**Extracted entries**
##########

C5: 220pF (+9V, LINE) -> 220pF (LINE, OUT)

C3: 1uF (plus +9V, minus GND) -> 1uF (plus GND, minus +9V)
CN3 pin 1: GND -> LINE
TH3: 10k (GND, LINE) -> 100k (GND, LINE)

##########

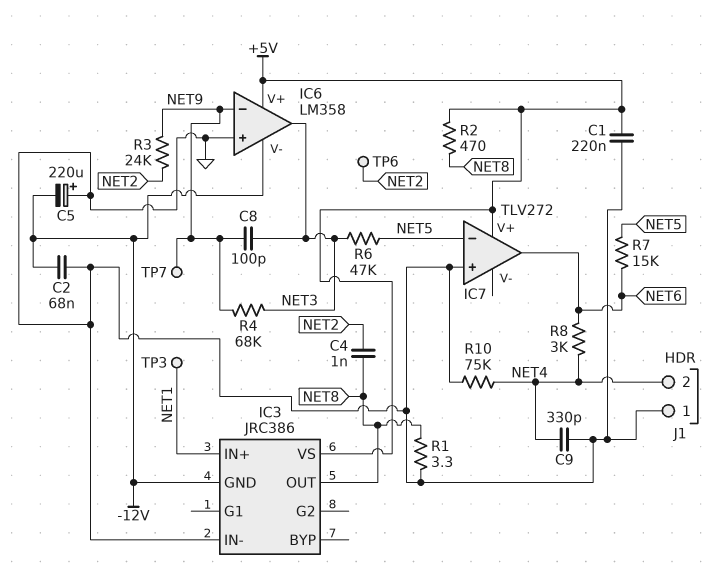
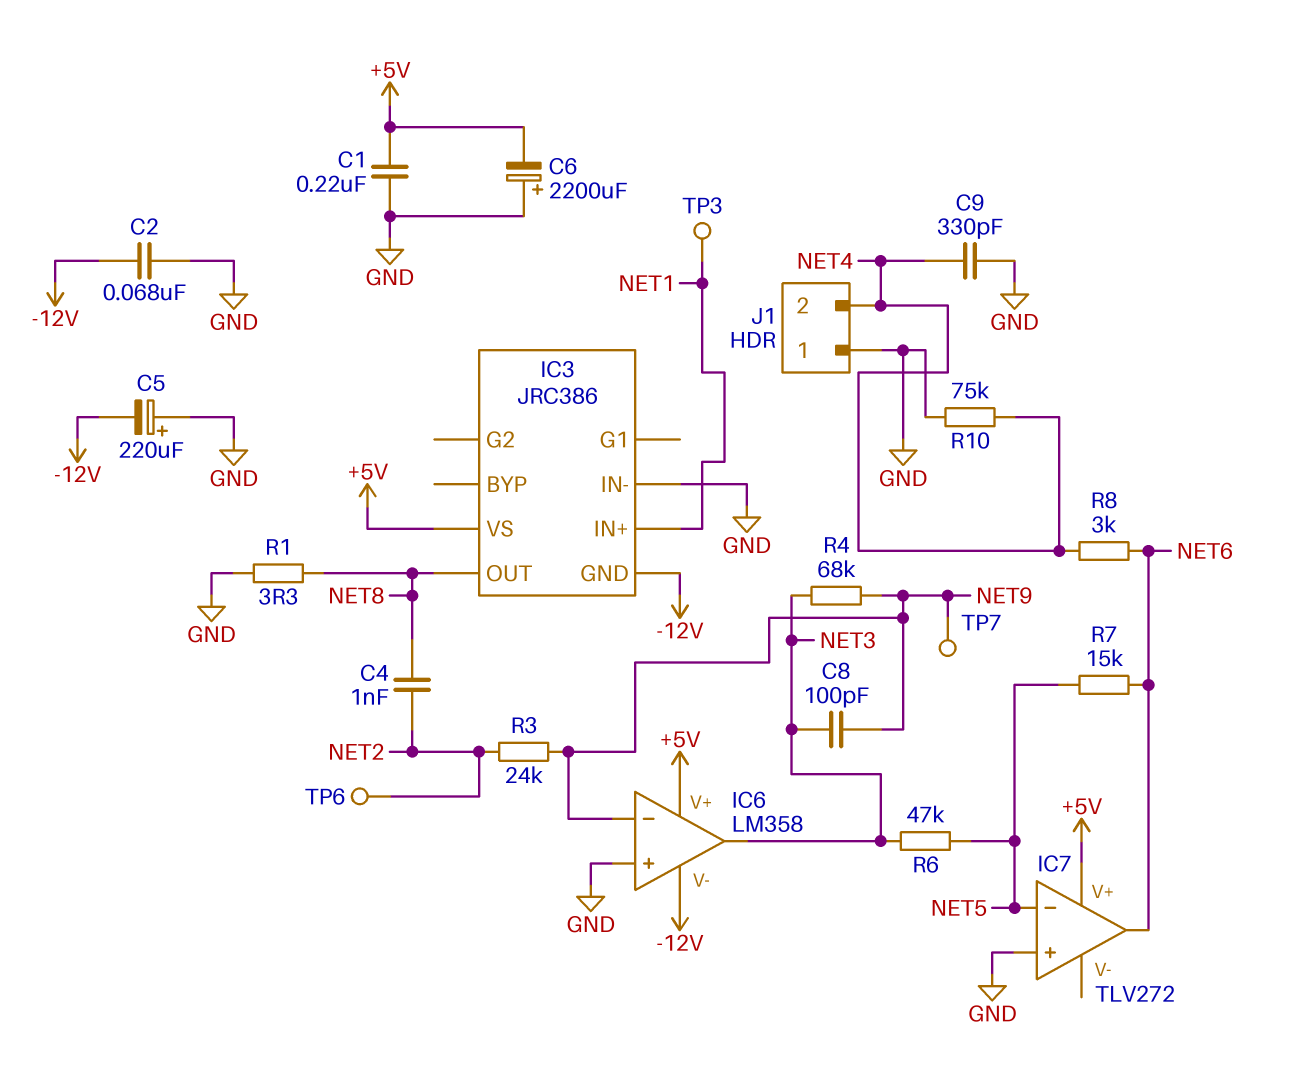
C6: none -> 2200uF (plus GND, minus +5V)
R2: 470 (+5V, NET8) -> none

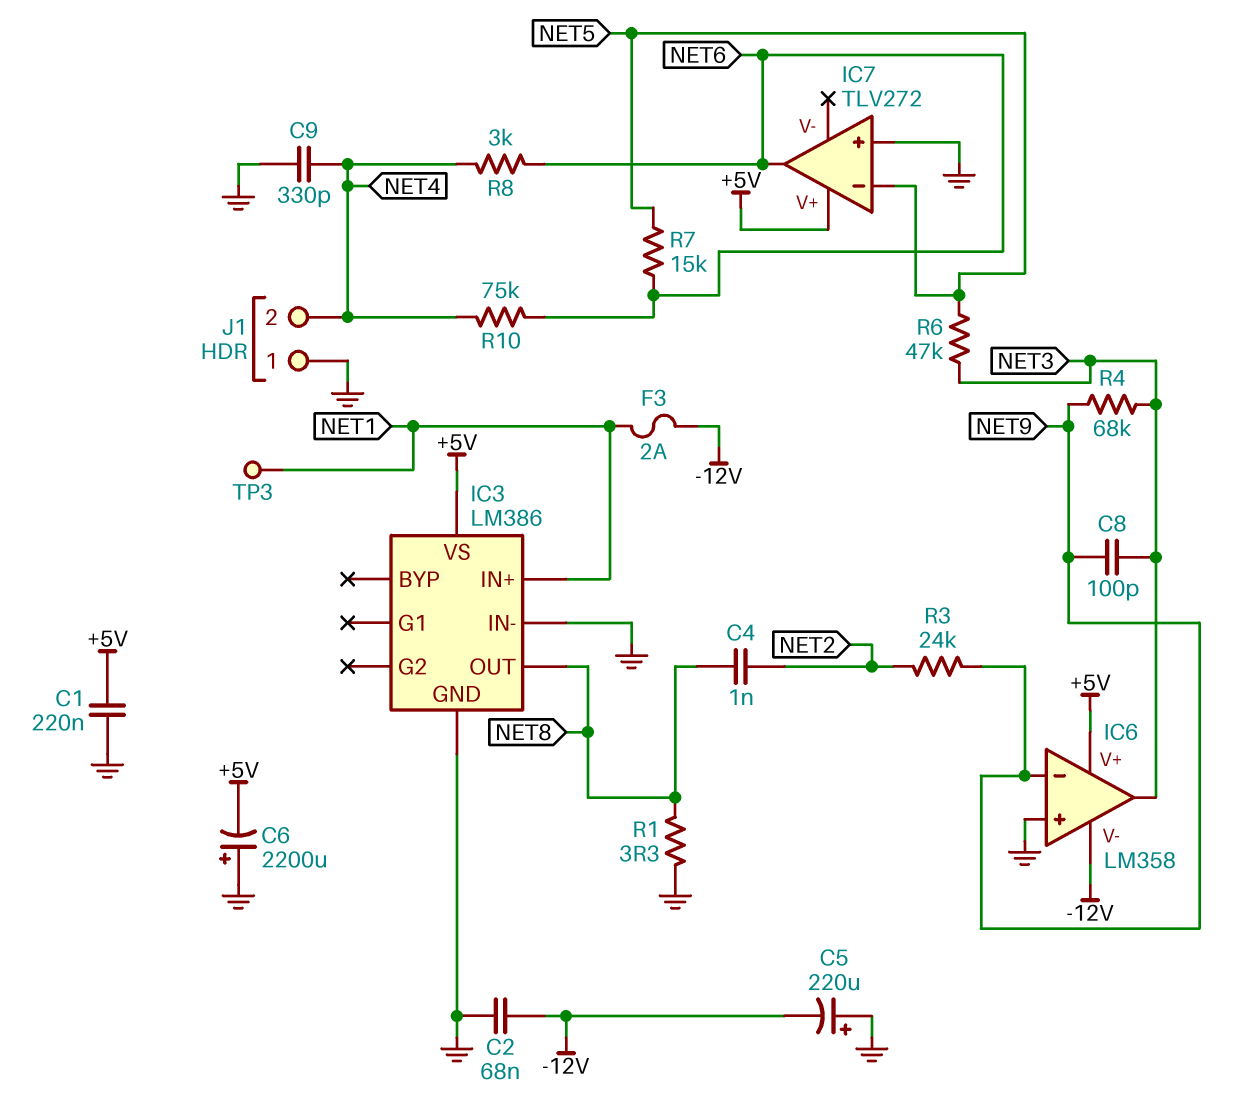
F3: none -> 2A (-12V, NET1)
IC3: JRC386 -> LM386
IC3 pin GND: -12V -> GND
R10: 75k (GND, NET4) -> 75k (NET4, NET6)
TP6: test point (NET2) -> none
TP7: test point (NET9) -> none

##########

Begin at the line above that has "C5: 220pF (+9V, LINE) -> 220pF (LINE, OUT)" and stop after the line that has "TH3: 10k (GND, LINE) -> 100k (GND, LINE)", copying each line exactly and adding nothing else.

C5: 220pF (+9V, LINE) -> 220pF (LINE, OUT)

C3: 1uF (plus +9V, minus GND) -> 1uF (plus GND, minus +9V)
CN3 pin 1: GND -> LINE
TH3: 10k (GND, LINE) -> 100k (GND, LINE)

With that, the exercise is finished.